_What this task involves_
Every line in the records below with the string "cupcake" is to be copied out.

_Supplied material_
-- Opening Marker --
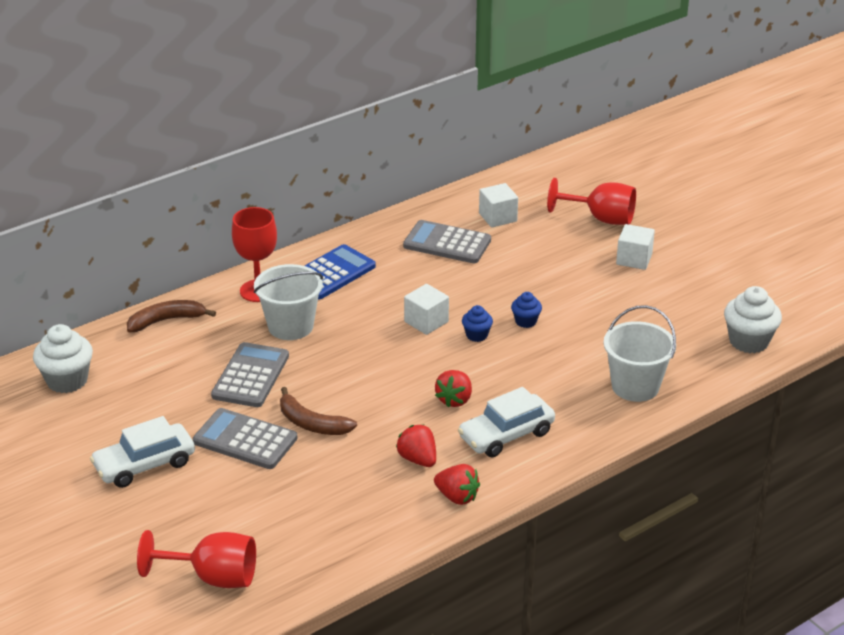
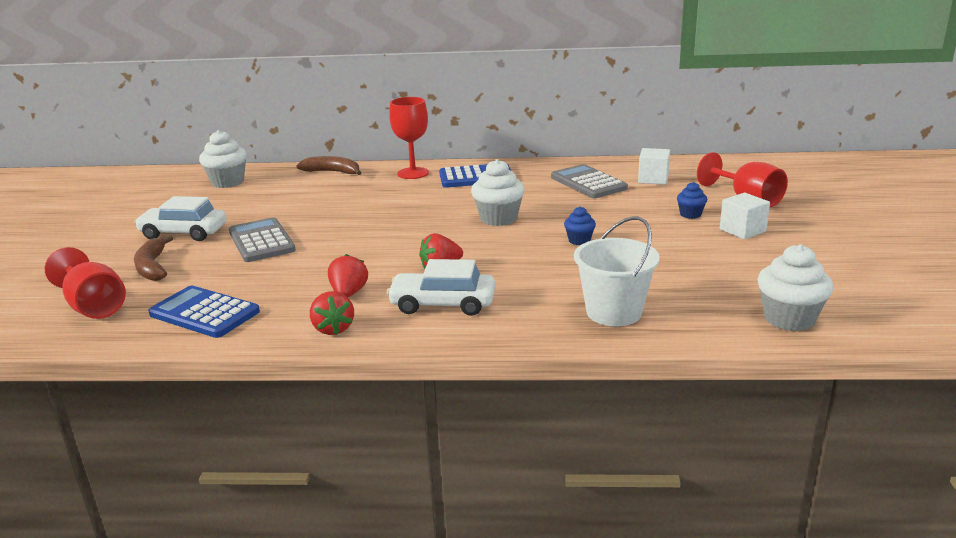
camera: 40 degrees right, 10 degrees down
(250, 376) = (328, 211): grey calculator -> none
(290, 326) = (400, 195): white bucket -> none
(311, 423) = (317, 247): brown banana -> brown banana (152, 267)
(327, 534) = (204, 313): none -> blue calculator
(426, 322) = (498, 218): white cube -> white cupcake
(476, 335) = (524, 237): blue cupcake -> blue cupcake (690, 214)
-- Closing Marker --
_Task output_
(426, 322) = (498, 218): white cube -> white cupcake
(476, 335) = (524, 237): blue cupcake -> blue cupcake (690, 214)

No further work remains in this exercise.